Instructions to follow: A word-for-word copy of the data, with no images, is the required answer.
** Available data follows **
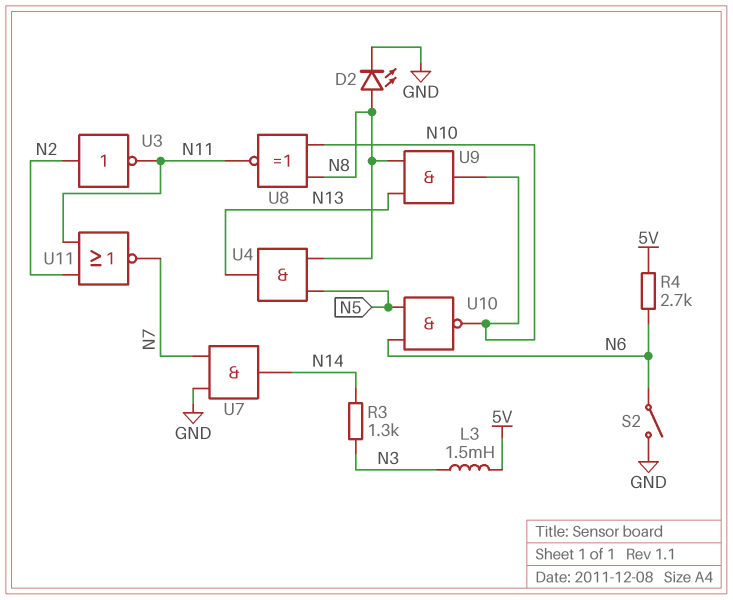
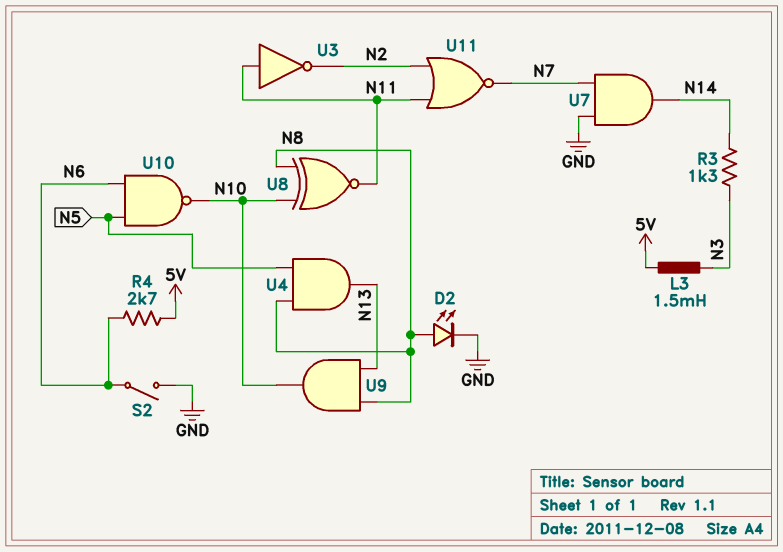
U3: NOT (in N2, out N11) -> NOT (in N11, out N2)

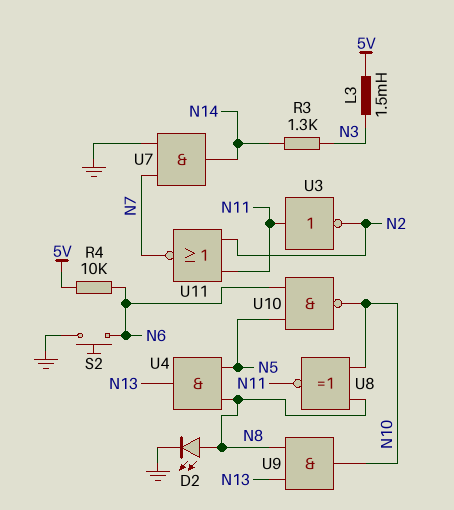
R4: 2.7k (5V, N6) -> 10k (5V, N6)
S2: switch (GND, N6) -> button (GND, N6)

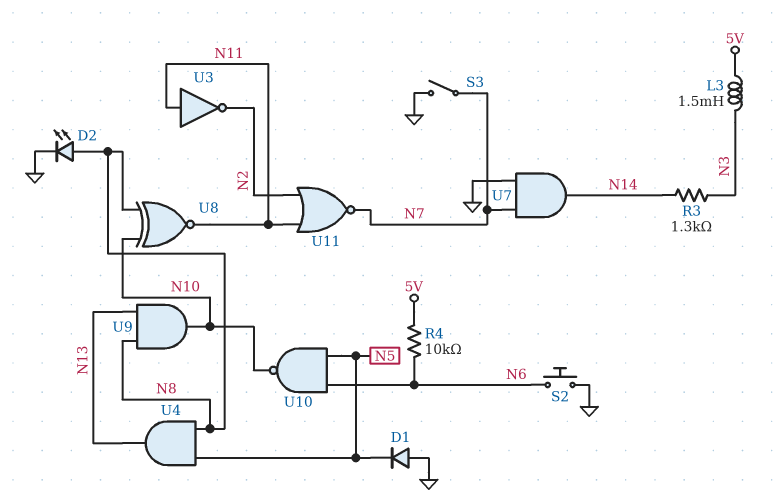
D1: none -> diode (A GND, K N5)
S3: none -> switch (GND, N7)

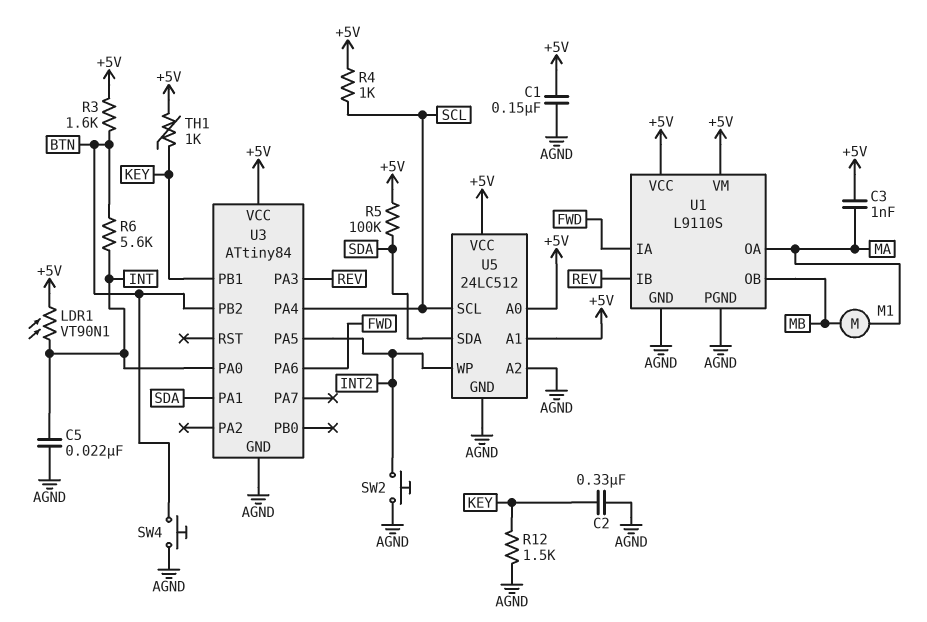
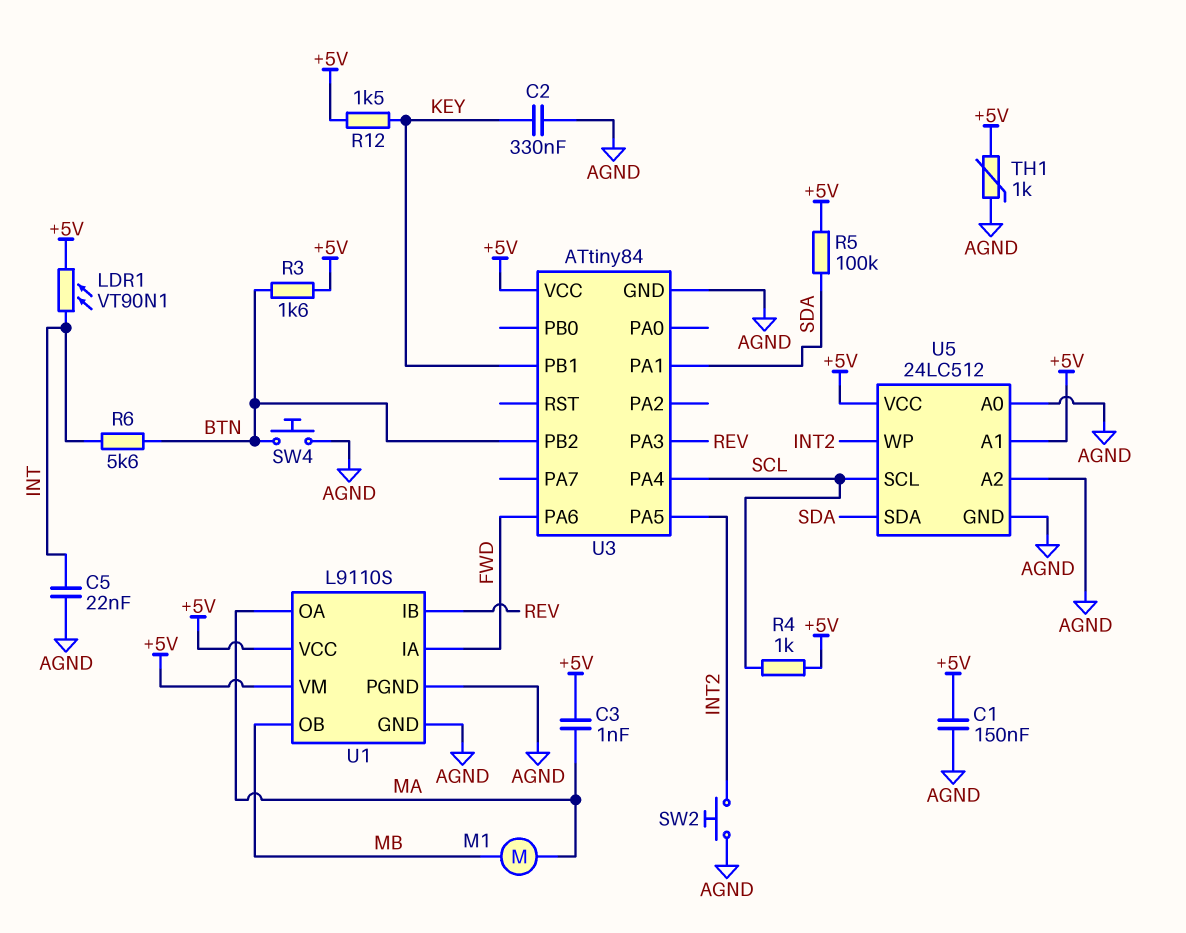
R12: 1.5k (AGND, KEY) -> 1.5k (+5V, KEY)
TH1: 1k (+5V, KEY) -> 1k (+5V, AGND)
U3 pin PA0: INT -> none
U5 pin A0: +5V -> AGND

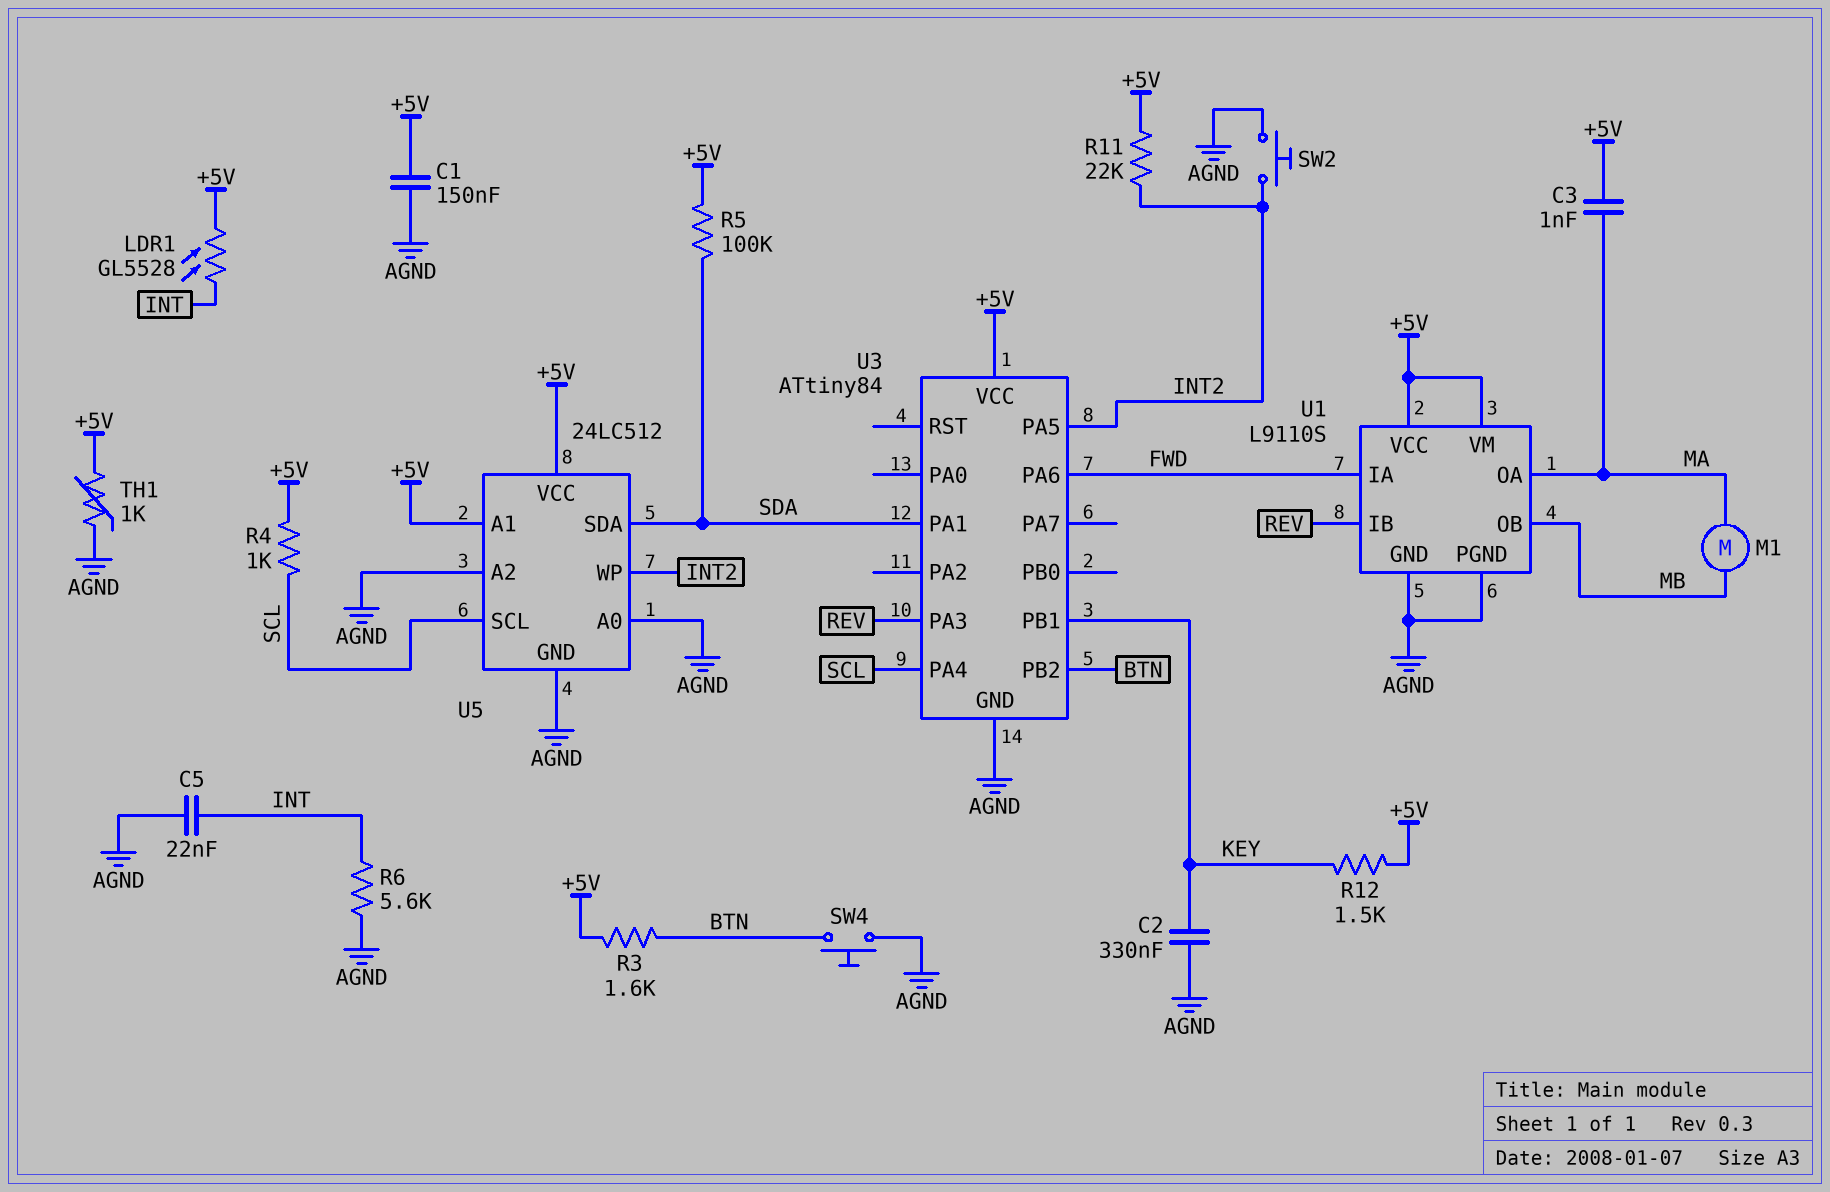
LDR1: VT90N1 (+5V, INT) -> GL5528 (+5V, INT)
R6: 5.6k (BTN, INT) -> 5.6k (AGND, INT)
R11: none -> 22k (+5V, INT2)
** End of Available data **
Solution for this task:
U3: NOT (in N2, out N11) -> NOT (in N11, out N2)

R4: 2.7k (5V, N6) -> 10k (5V, N6)
S2: switch (GND, N6) -> button (GND, N6)

D1: none -> diode (A GND, K N5)
S3: none -> switch (GND, N7)

R12: 1.5k (AGND, KEY) -> 1.5k (+5V, KEY)
TH1: 1k (+5V, KEY) -> 1k (+5V, AGND)
U3 pin PA0: INT -> none
U5 pin A0: +5V -> AGND

LDR1: VT90N1 (+5V, INT) -> GL5528 (+5V, INT)
R6: 5.6k (BTN, INT) -> 5.6k (AGND, INT)
R11: none -> 22k (+5V, INT2)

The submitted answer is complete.